§ **PROMPT**
Copy out, word for word, the lines from the start of the data below through the line containing "pos2: [542, 127, 608, 168]", and no others.

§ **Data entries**
********

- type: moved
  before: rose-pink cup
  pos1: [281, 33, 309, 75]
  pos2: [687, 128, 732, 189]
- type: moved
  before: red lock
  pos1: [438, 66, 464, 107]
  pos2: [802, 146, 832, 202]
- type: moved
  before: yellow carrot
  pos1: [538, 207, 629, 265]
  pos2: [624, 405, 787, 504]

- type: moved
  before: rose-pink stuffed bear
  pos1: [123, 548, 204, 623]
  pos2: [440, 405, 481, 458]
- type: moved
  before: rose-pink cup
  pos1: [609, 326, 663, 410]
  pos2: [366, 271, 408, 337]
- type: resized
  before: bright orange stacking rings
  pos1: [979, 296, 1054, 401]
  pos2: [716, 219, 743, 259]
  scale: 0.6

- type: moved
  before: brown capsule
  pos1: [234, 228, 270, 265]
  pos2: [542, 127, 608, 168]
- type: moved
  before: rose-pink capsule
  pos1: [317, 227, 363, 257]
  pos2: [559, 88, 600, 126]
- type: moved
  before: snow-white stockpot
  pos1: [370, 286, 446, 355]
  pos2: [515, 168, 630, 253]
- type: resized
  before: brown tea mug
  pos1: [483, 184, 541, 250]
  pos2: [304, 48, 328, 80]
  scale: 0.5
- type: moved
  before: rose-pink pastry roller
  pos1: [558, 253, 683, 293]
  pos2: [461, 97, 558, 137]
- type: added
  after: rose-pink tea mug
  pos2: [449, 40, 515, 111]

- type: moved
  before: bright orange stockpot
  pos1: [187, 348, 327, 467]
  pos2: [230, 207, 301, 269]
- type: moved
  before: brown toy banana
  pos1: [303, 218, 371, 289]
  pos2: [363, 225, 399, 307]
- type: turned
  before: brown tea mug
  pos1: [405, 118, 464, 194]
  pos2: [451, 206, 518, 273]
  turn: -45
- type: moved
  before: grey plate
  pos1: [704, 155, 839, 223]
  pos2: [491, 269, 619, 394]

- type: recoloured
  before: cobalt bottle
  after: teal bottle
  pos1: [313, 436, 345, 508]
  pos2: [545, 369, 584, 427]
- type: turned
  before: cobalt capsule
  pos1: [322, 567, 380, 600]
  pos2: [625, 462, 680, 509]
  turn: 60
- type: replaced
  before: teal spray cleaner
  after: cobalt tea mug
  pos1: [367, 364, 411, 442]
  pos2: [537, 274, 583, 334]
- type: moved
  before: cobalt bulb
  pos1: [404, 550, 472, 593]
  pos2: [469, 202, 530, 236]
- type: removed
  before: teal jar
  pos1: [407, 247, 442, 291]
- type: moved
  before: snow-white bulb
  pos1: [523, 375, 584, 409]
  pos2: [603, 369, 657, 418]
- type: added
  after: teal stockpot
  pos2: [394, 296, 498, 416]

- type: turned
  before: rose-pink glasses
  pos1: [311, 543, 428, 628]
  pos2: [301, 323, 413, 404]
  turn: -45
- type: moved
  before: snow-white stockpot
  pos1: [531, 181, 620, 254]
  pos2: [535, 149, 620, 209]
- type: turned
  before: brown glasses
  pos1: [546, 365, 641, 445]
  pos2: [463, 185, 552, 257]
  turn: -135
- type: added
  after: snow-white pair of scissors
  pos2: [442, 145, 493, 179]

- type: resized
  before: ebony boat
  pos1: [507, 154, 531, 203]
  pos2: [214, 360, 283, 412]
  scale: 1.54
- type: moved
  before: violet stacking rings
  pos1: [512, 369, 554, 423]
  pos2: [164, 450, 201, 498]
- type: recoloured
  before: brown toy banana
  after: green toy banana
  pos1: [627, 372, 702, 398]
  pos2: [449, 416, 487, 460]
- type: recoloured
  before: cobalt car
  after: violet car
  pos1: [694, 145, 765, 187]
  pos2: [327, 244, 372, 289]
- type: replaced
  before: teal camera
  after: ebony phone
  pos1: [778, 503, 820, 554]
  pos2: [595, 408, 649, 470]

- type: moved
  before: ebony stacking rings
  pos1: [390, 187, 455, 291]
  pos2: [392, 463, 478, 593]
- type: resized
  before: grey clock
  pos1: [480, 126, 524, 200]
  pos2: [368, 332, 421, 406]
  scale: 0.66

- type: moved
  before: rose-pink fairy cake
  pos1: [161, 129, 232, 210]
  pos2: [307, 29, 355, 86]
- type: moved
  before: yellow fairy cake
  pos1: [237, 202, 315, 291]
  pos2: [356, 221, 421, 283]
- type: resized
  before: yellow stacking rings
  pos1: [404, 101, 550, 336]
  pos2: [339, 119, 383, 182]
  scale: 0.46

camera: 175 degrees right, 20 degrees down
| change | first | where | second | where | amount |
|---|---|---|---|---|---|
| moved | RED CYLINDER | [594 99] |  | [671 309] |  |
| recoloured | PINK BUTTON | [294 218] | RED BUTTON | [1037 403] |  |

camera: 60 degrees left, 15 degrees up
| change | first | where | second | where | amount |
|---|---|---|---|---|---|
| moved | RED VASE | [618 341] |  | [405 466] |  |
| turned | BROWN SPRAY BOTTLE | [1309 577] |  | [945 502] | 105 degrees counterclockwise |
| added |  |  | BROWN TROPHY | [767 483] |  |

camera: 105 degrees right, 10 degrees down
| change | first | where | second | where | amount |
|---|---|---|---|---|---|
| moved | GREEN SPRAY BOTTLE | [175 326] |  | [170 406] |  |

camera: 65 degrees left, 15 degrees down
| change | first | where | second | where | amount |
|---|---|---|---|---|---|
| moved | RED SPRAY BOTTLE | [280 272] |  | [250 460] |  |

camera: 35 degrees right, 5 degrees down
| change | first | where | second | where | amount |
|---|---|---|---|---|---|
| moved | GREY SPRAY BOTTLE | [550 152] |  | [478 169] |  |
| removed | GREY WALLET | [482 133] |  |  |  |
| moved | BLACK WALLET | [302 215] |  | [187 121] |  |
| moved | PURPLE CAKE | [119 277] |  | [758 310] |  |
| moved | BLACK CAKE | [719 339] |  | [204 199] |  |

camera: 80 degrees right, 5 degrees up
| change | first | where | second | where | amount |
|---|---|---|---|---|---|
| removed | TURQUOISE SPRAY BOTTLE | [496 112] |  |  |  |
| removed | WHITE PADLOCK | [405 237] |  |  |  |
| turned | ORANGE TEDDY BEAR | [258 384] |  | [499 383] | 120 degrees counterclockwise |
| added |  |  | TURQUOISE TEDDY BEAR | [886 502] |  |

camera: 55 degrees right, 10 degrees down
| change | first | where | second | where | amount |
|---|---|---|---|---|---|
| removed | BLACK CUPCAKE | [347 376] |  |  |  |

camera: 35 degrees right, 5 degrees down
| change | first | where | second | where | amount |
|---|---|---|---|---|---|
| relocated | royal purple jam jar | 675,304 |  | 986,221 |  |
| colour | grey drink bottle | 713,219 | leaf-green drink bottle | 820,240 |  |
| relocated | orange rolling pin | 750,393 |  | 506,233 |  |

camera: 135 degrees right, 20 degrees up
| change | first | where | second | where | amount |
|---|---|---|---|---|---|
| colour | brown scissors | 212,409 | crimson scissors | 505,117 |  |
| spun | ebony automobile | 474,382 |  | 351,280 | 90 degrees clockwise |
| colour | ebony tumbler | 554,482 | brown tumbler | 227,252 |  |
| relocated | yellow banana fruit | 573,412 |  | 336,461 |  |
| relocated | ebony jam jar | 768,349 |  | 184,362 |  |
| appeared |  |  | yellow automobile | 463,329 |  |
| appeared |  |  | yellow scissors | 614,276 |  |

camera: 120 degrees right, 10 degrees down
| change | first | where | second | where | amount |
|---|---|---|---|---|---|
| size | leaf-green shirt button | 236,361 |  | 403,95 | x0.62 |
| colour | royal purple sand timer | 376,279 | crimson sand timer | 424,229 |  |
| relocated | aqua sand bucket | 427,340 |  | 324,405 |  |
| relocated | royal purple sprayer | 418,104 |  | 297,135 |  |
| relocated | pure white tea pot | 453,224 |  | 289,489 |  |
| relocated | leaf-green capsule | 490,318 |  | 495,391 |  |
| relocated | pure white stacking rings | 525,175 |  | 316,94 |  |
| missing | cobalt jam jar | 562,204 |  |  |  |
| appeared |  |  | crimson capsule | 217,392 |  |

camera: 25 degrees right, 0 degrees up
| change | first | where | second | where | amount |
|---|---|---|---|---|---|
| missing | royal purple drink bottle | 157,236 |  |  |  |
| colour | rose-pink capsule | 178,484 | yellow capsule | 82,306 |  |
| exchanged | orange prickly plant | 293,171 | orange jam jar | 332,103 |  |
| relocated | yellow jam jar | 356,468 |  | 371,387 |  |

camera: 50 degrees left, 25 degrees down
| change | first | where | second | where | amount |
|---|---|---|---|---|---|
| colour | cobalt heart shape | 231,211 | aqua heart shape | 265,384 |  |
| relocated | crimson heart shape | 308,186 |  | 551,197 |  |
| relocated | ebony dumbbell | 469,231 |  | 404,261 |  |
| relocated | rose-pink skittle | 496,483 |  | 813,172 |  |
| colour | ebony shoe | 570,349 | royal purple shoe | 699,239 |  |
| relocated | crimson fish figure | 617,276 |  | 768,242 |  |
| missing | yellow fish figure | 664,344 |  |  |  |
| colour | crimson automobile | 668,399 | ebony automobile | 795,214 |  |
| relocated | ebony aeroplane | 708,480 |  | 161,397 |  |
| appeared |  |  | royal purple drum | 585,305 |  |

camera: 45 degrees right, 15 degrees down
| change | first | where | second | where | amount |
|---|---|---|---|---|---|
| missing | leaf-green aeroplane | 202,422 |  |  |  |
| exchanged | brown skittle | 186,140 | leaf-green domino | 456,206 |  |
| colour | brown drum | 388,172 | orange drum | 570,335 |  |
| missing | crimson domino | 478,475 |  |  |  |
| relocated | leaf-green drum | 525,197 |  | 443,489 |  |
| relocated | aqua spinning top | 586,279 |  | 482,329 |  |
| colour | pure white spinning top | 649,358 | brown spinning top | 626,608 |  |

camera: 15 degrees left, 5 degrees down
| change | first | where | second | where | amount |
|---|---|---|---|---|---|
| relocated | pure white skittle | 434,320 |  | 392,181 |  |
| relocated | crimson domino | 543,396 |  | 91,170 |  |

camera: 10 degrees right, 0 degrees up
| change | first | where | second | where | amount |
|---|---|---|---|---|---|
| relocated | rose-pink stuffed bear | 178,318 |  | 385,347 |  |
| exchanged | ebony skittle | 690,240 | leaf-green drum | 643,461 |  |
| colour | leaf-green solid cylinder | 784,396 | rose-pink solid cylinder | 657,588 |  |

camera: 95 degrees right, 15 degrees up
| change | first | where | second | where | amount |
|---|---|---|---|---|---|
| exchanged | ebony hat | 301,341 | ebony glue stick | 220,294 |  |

********

§ **SOLVED PROBLEM**
- type: moved
  before: rose-pink cup
  pos1: [281, 33, 309, 75]
  pos2: [687, 128, 732, 189]
- type: moved
  before: red lock
  pos1: [438, 66, 464, 107]
  pos2: [802, 146, 832, 202]
- type: moved
  before: yellow carrot
  pos1: [538, 207, 629, 265]
  pos2: [624, 405, 787, 504]

- type: moved
  before: rose-pink stuffed bear
  pos1: [123, 548, 204, 623]
  pos2: [440, 405, 481, 458]
- type: moved
  before: rose-pink cup
  pos1: [609, 326, 663, 410]
  pos2: [366, 271, 408, 337]
- type: resized
  before: bright orange stacking rings
  pos1: [979, 296, 1054, 401]
  pos2: [716, 219, 743, 259]
  scale: 0.6

- type: moved
  before: brown capsule
  pos1: [234, 228, 270, 265]
  pos2: [542, 127, 608, 168]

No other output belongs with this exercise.